• [REQUIRED ACTION]: Repeat the data verbatim, images excluded.

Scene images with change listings
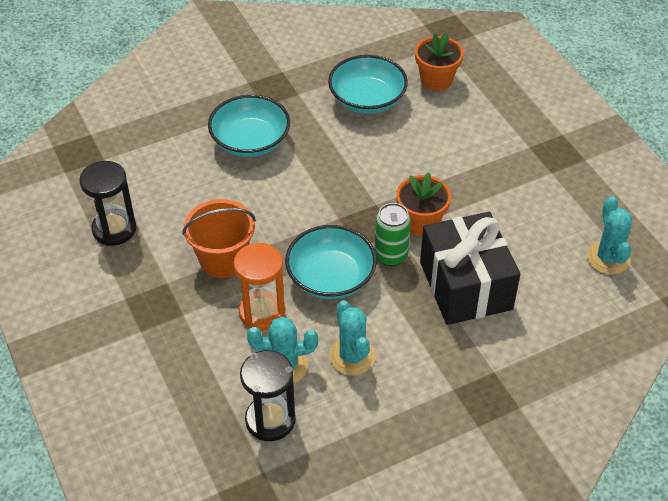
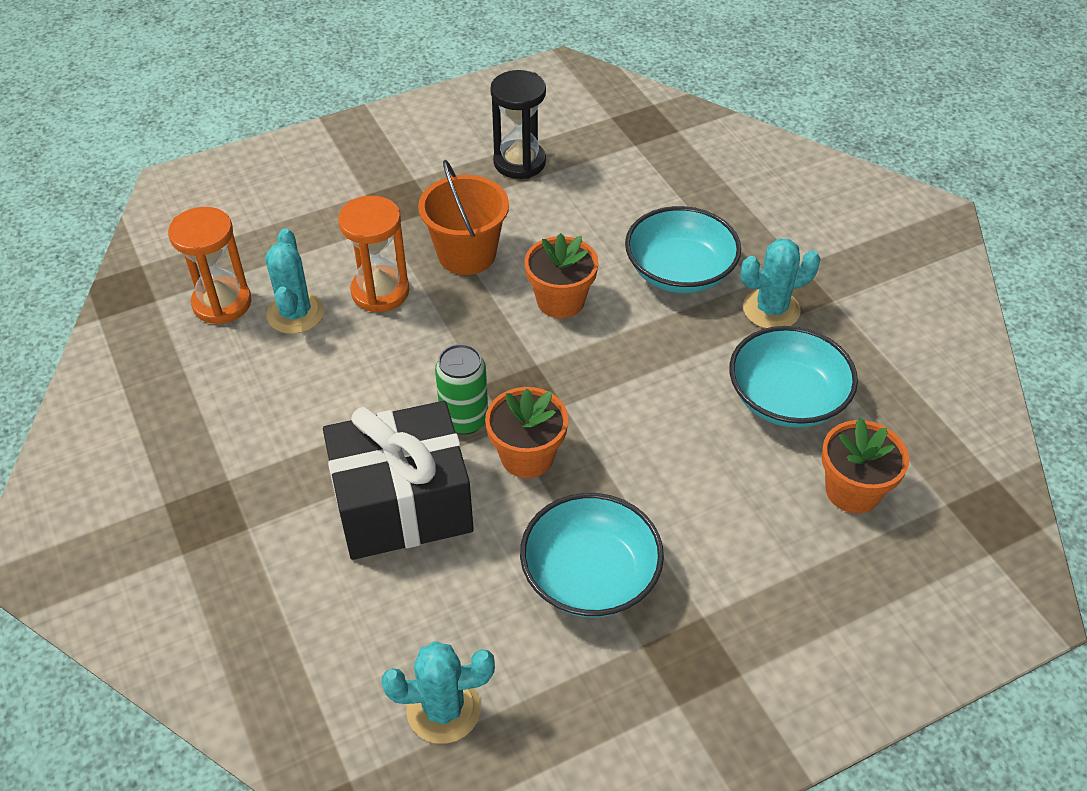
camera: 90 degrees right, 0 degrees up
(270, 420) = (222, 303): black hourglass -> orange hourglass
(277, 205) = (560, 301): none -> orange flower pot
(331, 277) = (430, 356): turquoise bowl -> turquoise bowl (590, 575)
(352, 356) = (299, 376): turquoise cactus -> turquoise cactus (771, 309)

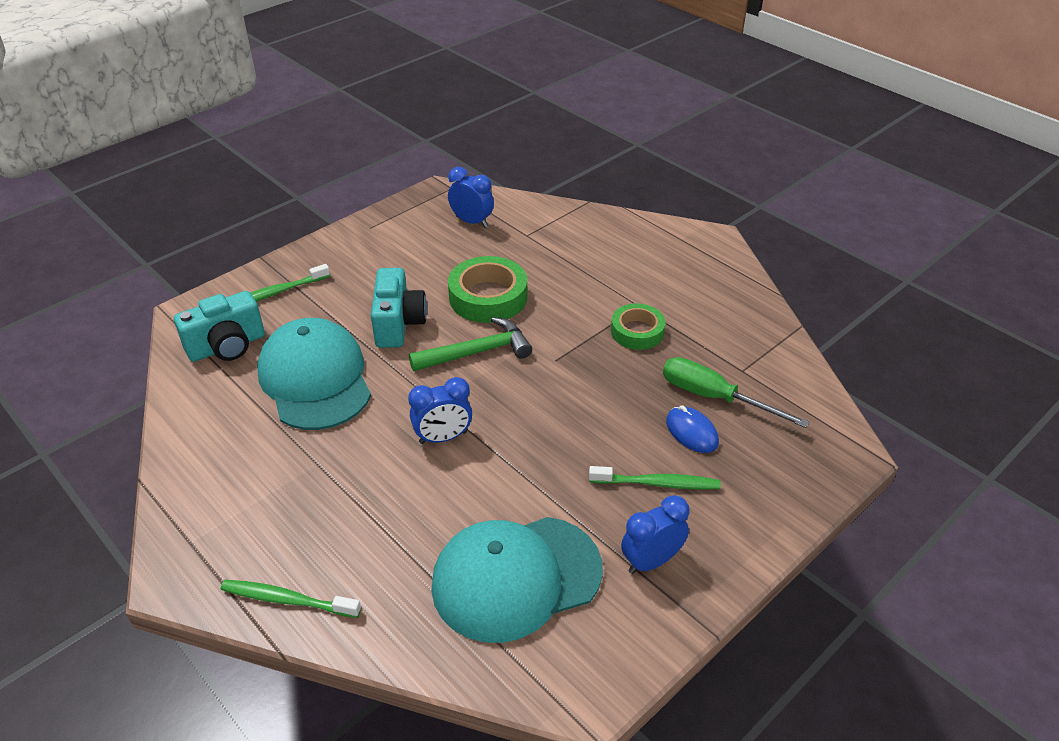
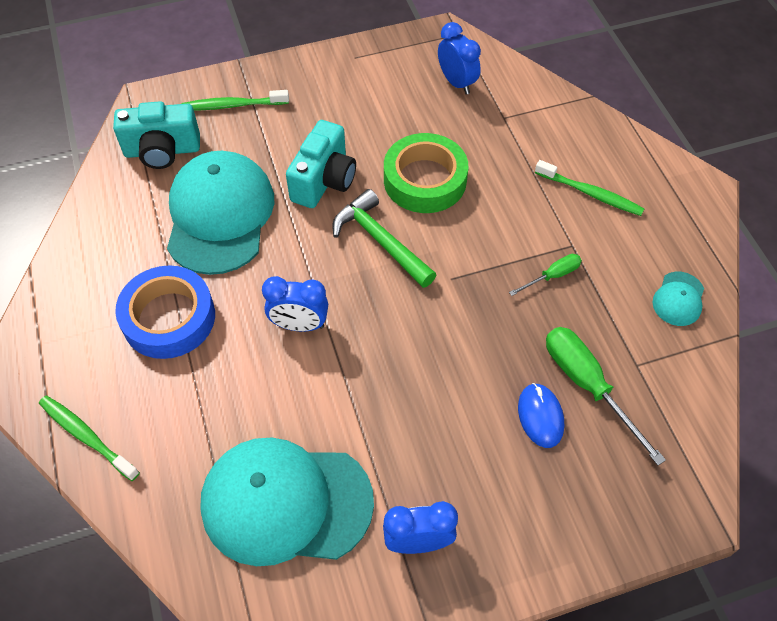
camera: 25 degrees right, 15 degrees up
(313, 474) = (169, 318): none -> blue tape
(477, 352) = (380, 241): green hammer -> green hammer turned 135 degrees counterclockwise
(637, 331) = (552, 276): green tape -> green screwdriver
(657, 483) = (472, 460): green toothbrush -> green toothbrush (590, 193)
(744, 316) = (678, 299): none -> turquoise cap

• [EXERCISE ANSWER]:
camera: 90 degrees right, 0 degrees up
(270, 420) = (222, 303): black hourglass -> orange hourglass
(277, 205) = (560, 301): none -> orange flower pot
(331, 277) = (430, 356): turquoise bowl -> turquoise bowl (590, 575)
(352, 356) = (299, 376): turquoise cactus -> turquoise cactus (771, 309)

camera: 25 degrees right, 15 degrees up
(313, 474) = (169, 318): none -> blue tape
(477, 352) = (380, 241): green hammer -> green hammer turned 135 degrees counterclockwise
(637, 331) = (552, 276): green tape -> green screwdriver
(657, 483) = (472, 460): green toothbrush -> green toothbrush (590, 193)
(744, 316) = (678, 299): none -> turquoise cap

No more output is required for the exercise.